**Try it**
It would help if you retyped the data exactly, leaving out the pictures.

**Information supplied**
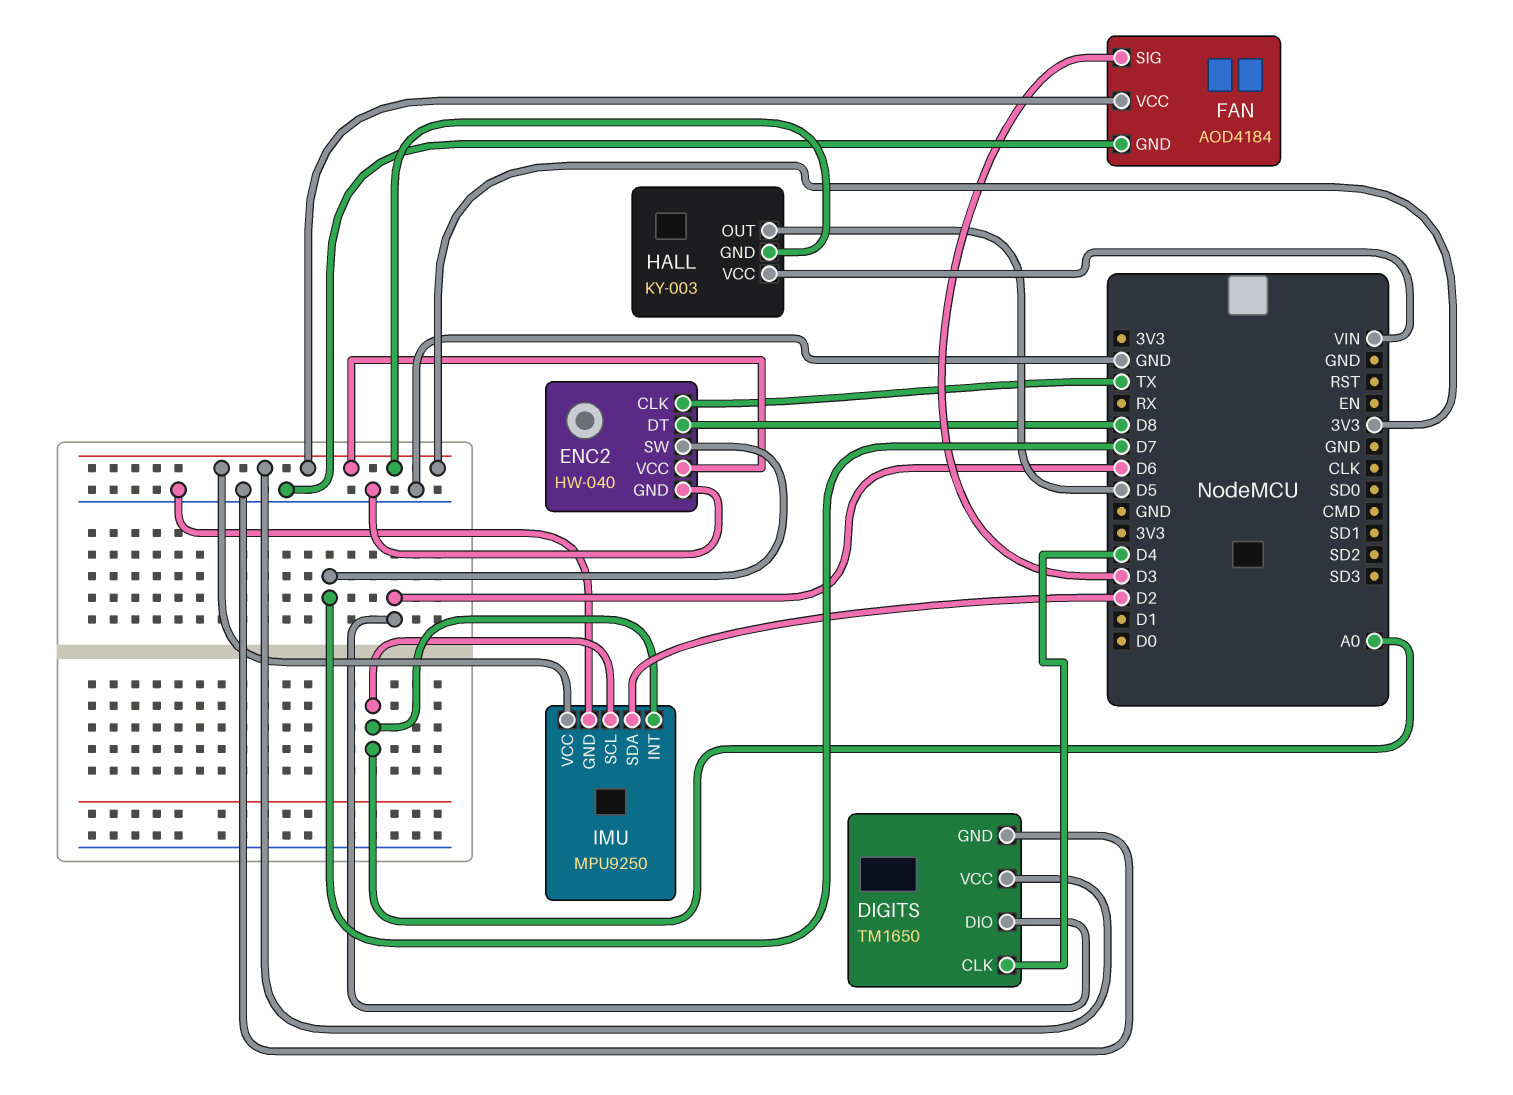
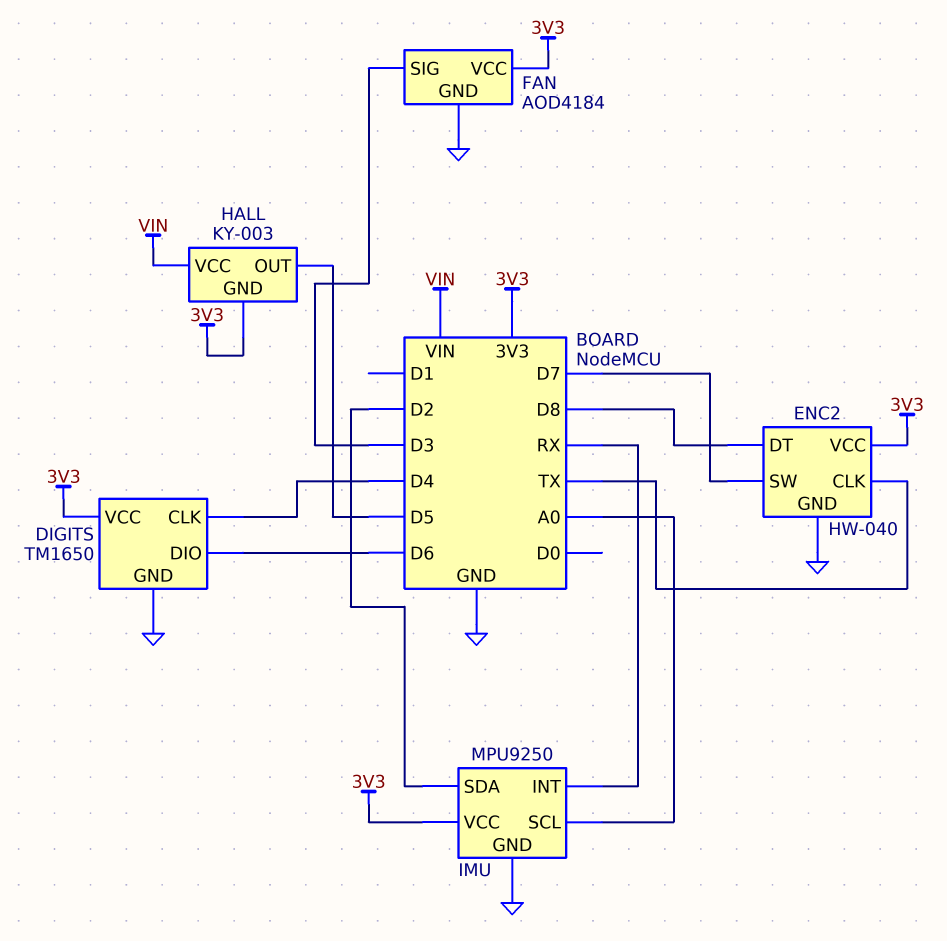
IMU pin INT: A0 -> RX

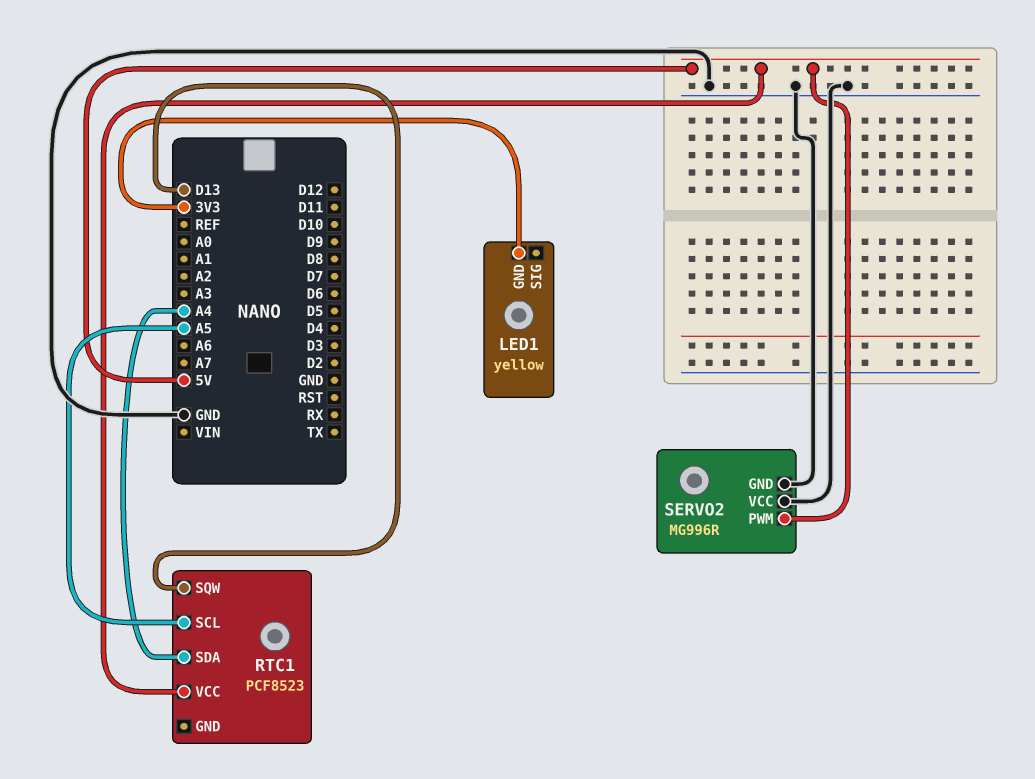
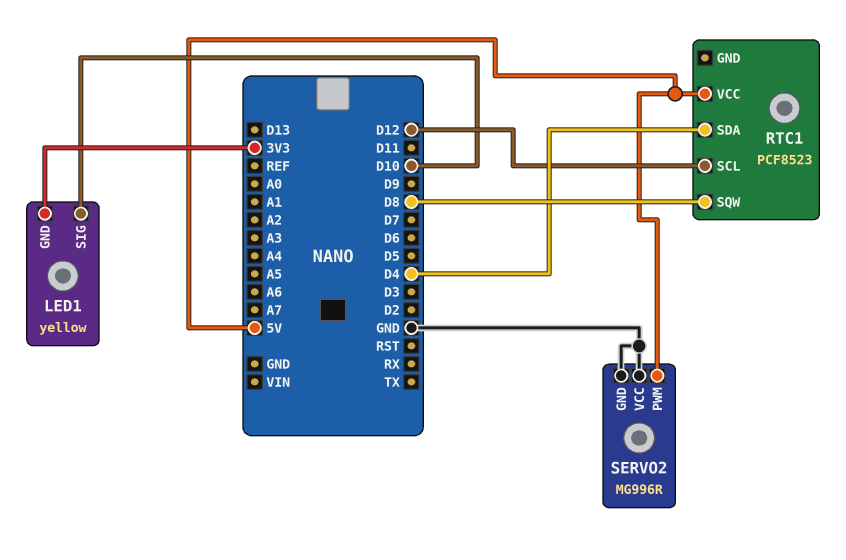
LED1 pin SIG: none -> D10
RTC1 pin SCL: A5 -> D12
RTC1 pin SDA: A4 -> D4
RTC1 pin SQW: D13 -> D8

**Result of the exercise**
IMU pin INT: A0 -> RX

LED1 pin SIG: none -> D10
RTC1 pin SCL: A5 -> D12
RTC1 pin SDA: A4 -> D4
RTC1 pin SQW: D13 -> D8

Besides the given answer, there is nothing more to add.